> **PROVIDED ENTRIES**:
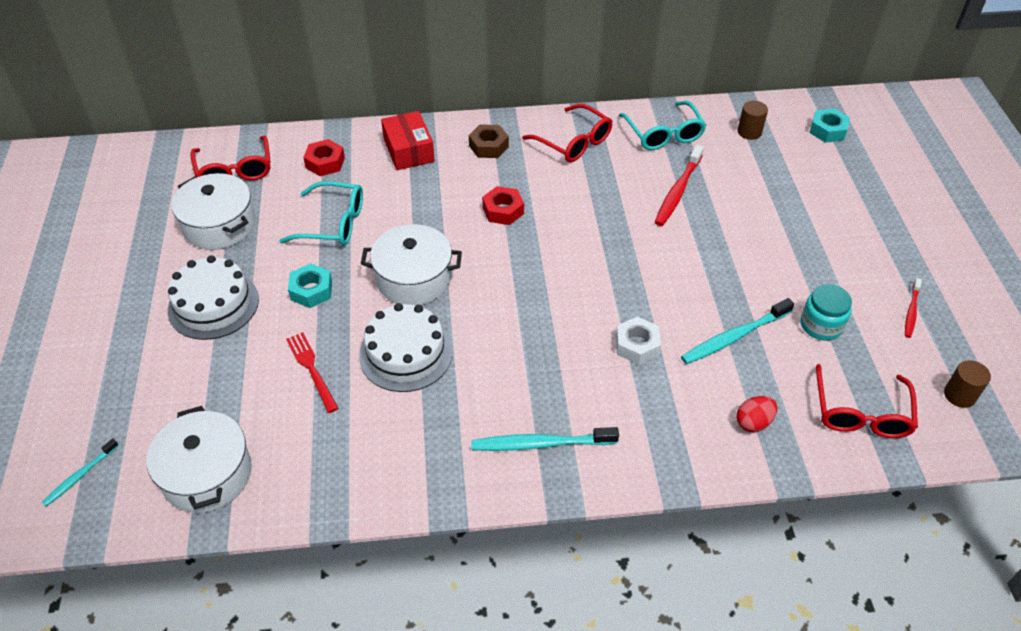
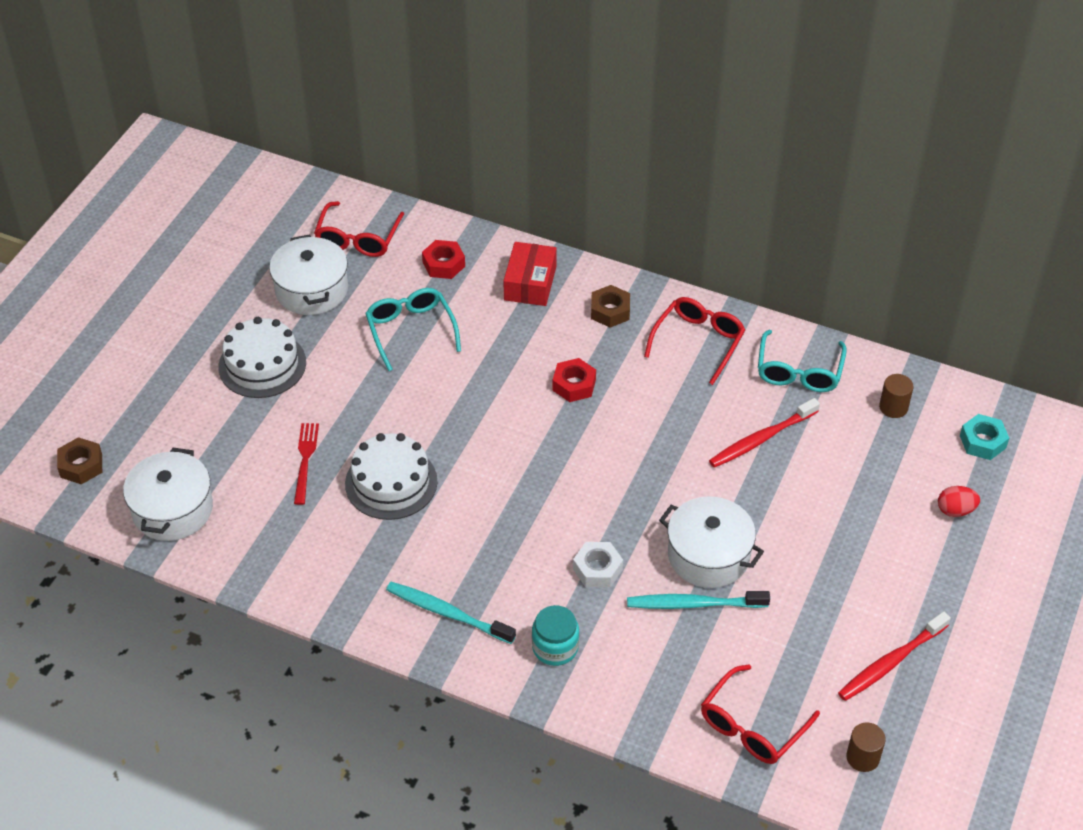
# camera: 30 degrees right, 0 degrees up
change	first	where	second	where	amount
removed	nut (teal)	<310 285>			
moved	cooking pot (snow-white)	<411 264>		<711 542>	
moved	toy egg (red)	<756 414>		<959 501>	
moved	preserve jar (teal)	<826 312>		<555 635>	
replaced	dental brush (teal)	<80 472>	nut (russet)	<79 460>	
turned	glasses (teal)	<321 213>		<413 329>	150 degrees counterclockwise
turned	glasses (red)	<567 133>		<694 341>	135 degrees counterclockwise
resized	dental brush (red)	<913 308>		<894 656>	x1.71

> **EXERCISE**: Reproduce the records, all of them, word for word; omit the pictures.

> **RESPONSE FOR THIS EXERCISE**:
# camera: 30 degrees right, 0 degrees up
change	first	where	second	where	amount
removed	nut (teal)	<310 285>			
moved	cooking pot (snow-white)	<411 264>		<711 542>	
moved	toy egg (red)	<756 414>		<959 501>	
moved	preserve jar (teal)	<826 312>		<555 635>	
replaced	dental brush (teal)	<80 472>	nut (russet)	<79 460>	
turned	glasses (teal)	<321 213>		<413 329>	150 degrees counterclockwise
turned	glasses (red)	<567 133>		<694 341>	135 degrees counterclockwise
resized	dental brush (red)	<913 308>		<894 656>	x1.71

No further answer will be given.